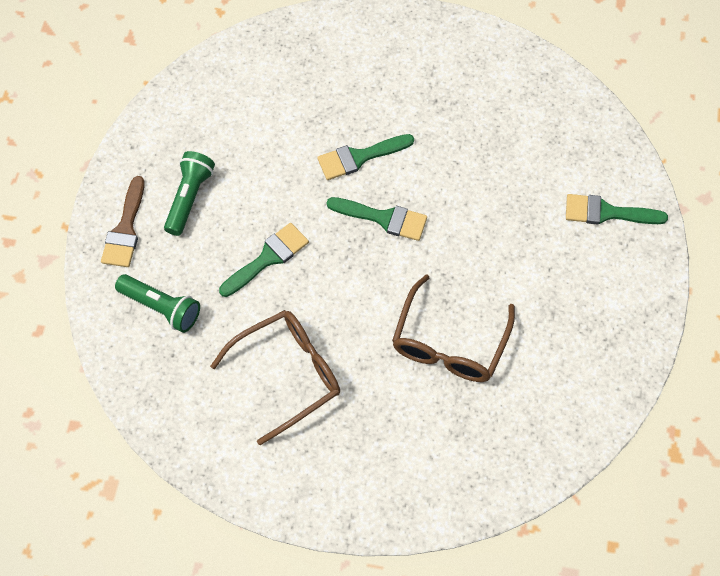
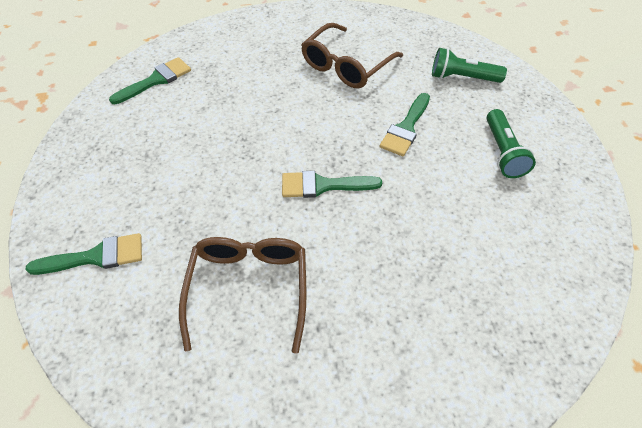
camera: 160 degrees right, 10 degrees down
(125, 229) = (532, 116): brown brush -> none
(359, 157) = (373, 234): green brush -> green brush (156, 80)
(449, 343) = (231, 113): brown glasses -> brown glasses (249, 289)

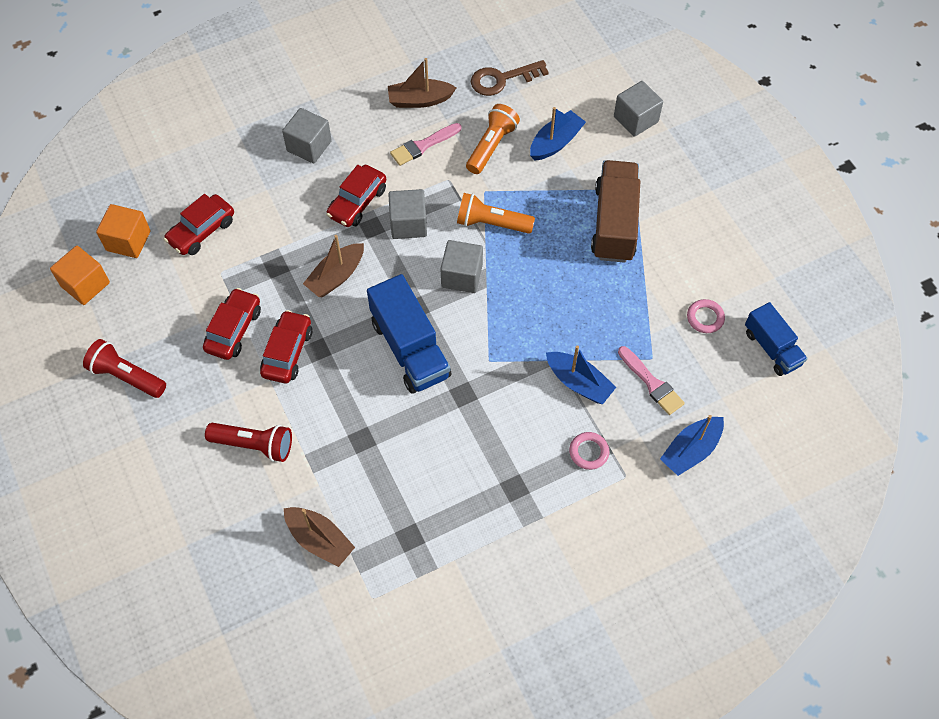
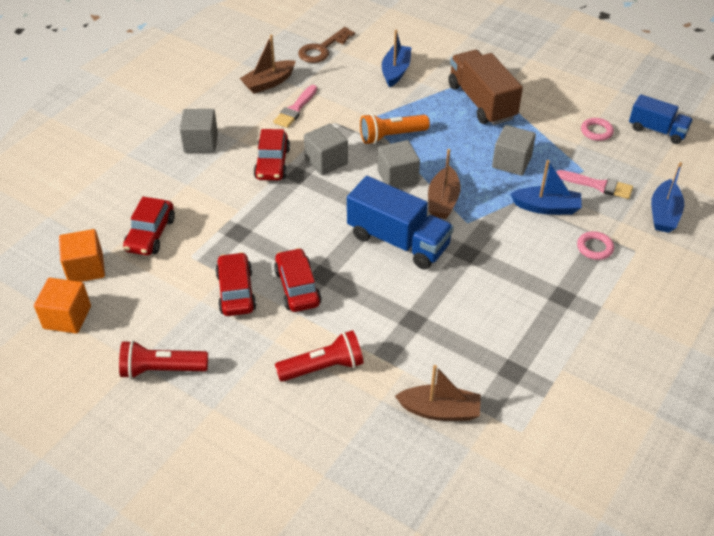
camera: 30 degrees left, 15 degrees down
(336, 276) = (296, 218): brown boat -> brown boat (443, 201)
(491, 146) = (349, 90): orange flashlight -> none
(636, 119) = (441, 38): grey cube -> grey cube (511, 162)

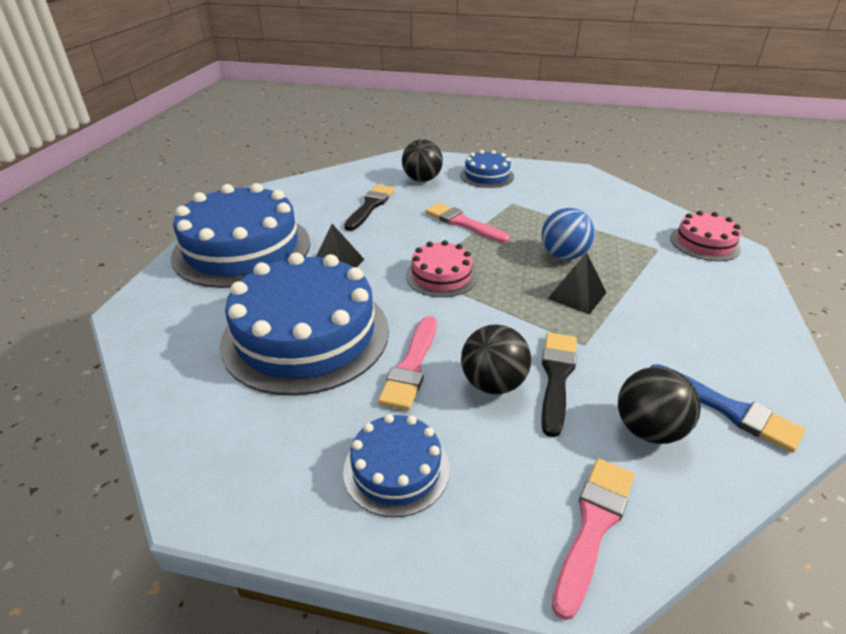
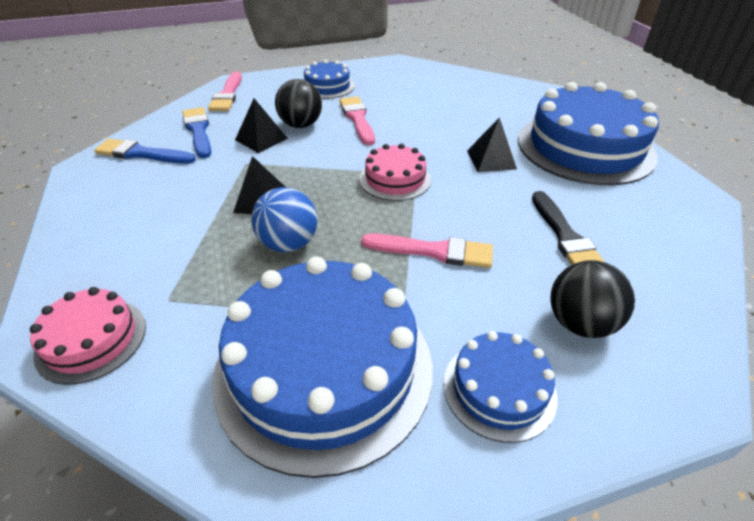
camera: 150 degrees right, 5 degrees up
(306, 335) = (440, 114): blue cake -> blue cake (324, 368)
(556, 377) = (261, 139): black brush -> black pyramid
(648, 429) = (198, 131): black ball -> blue brush

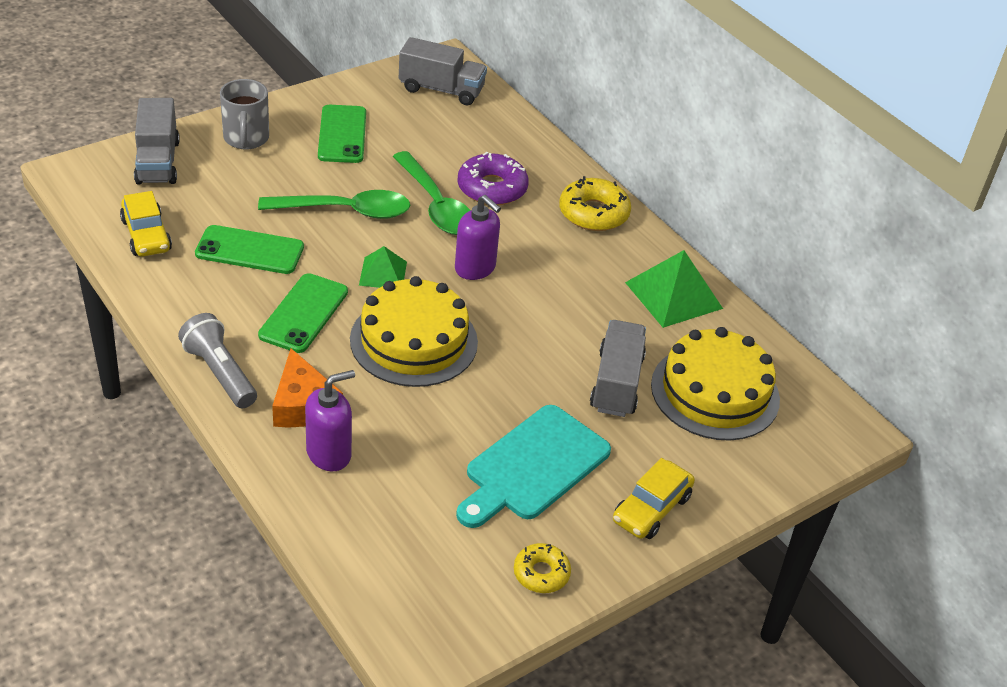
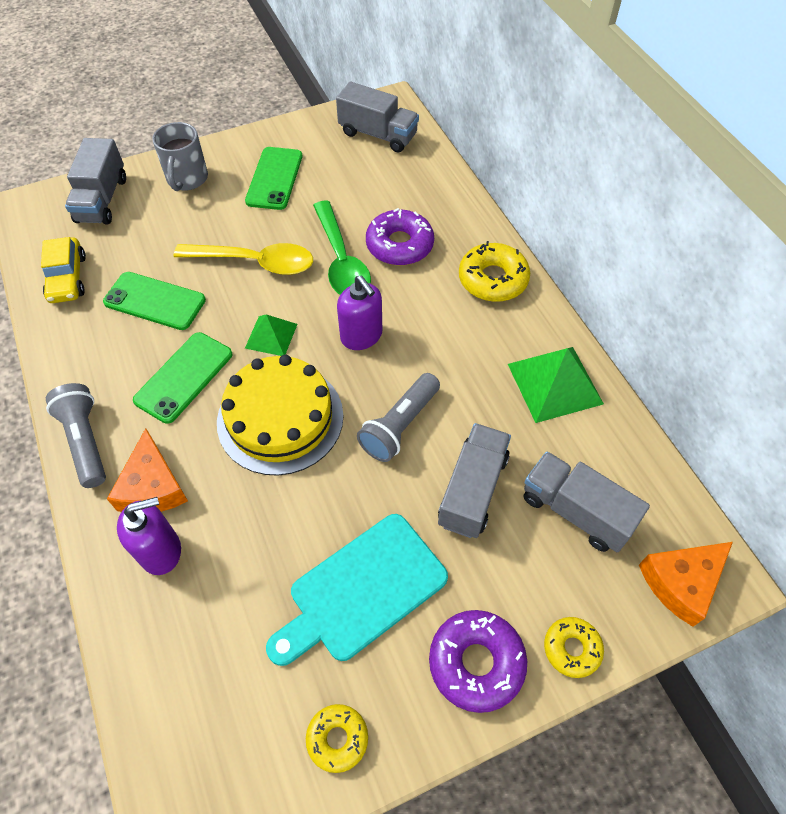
camera: 15 degrees right, 15 degrees up
(345, 211) = (254, 262): green spoon -> yellow spoon
(533, 338) = (399, 426): none -> grey flashlight
(651, 509) = (476, 662): yellow car -> purple donut
(715, 392) = (575, 511): yellow cake -> grey truck
(733, 491) = (572, 648): none -> yellow donut
(819, 436) = (681, 582): none -> orange cheese

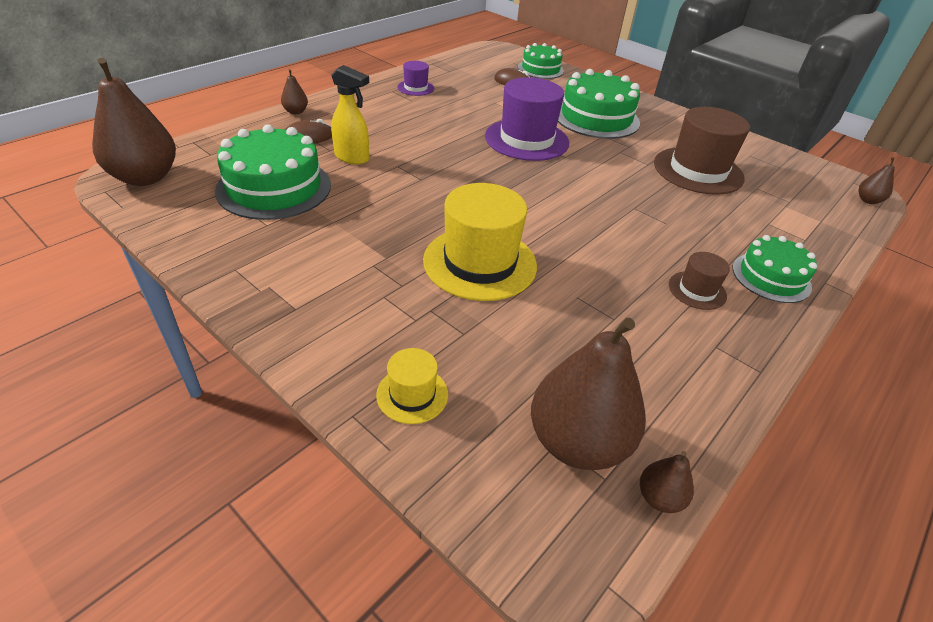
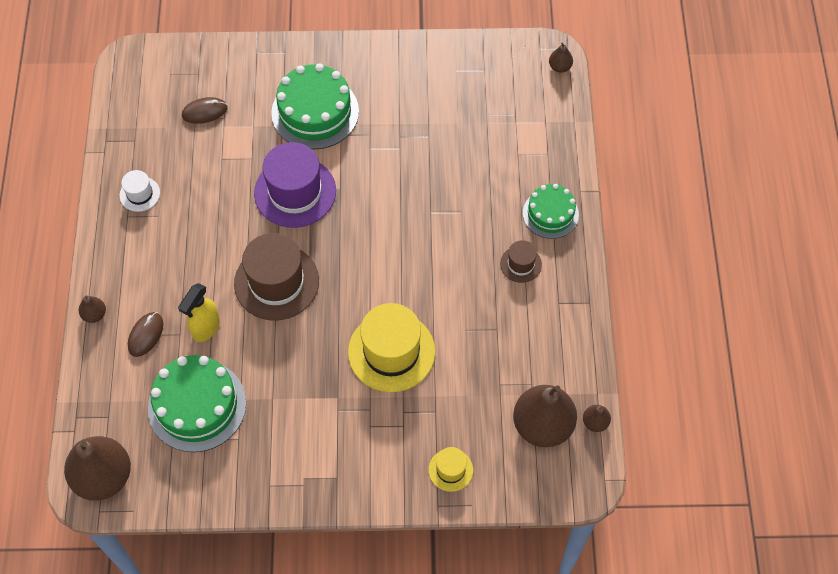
camera: 40 degrees left, 20 degrees up
(352, 158) = (205, 328): yellow spray bottle -> yellow spray bottle turned 135 degrees clockwise
(415, 88) = (139, 194): purple hat -> white hat
(540, 69) = (203, 66): green cake -> none
(698, 170) = (437, 126): brown hat -> brown hat (276, 282)

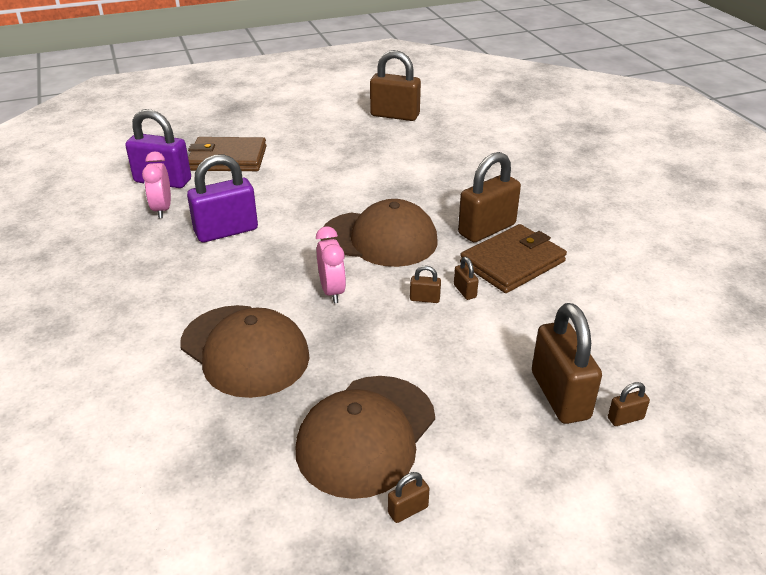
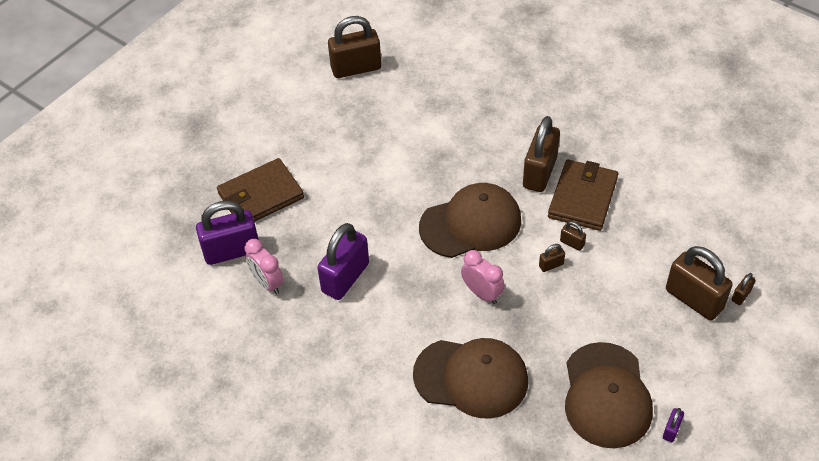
camera: 30 degrees left, 15 degrees up
(408, 510) = (671, 430): brown padlock -> purple padlock

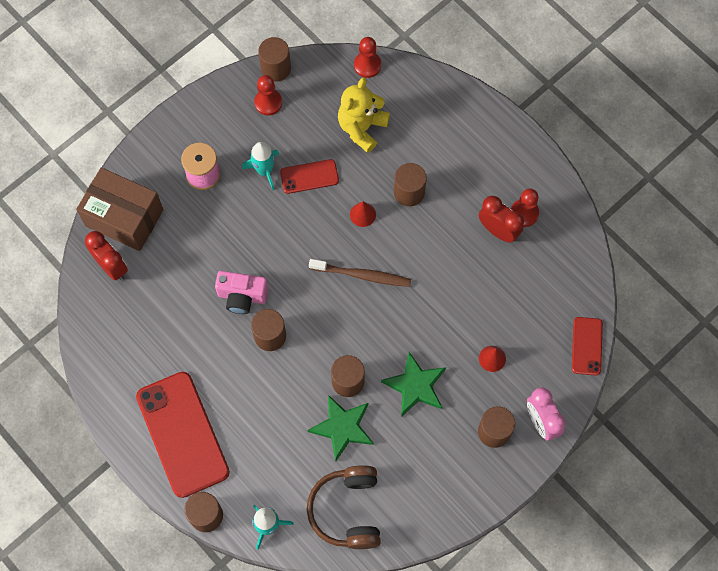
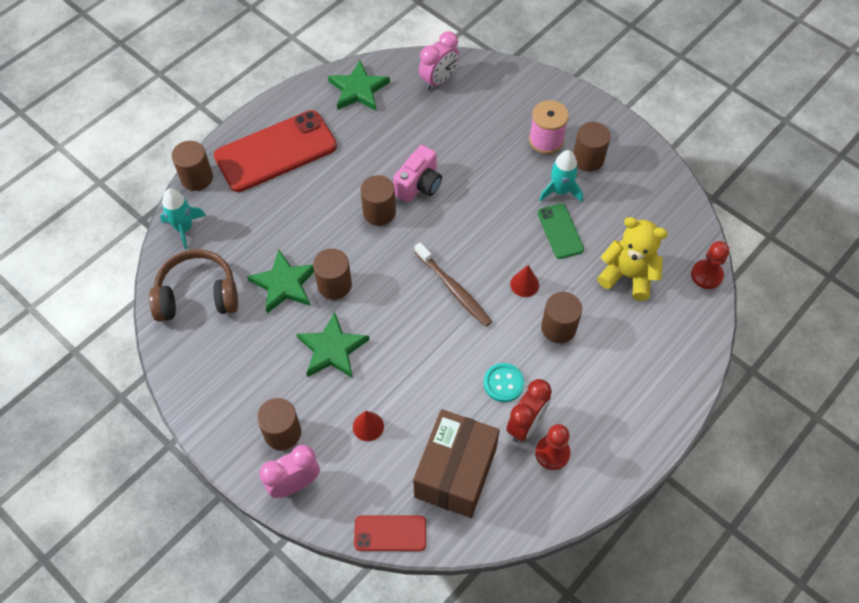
camera: 85 degrees right, 10 degrees down
(112, 266) = (438, 80): red clock -> pink clock
(112, 347) = (358, 89): none -> green star
(124, 218) = (489, 84): brown box -> brown box (455, 473)
(242, 296) = (419, 185): pink camera -> pink camera turned 150 degrees counterclockwise
(268, 102) = (638, 187): red pawn -> none
(276, 68) = (680, 190): brown cylinder -> brown cylinder (588, 159)
(309, 176) = (560, 231): red phone -> green phone
(362, 275) = (454, 289): brown toothbrush -> brown toothbrush turned 45 degrees counterclockwise
(459, 243) = (503, 383): none -> turquoise button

◆ Problem
Copy word for word the lines above, starting at the line containing "(733, 491) = (572, 648): none -> yellow donut" and ending at the line containing "(352, 158) = (205, 328): yellow", inclusive, with no pictures.

◆ Task result
(733, 491) = (572, 648): none -> yellow donut
(819, 436) = (681, 582): none -> orange cheese

camera: 40 degrees left, 20 degrees up
(352, 158) = (205, 328): yellow spray bottle -> yellow spray bottle turned 135 degrees clockwise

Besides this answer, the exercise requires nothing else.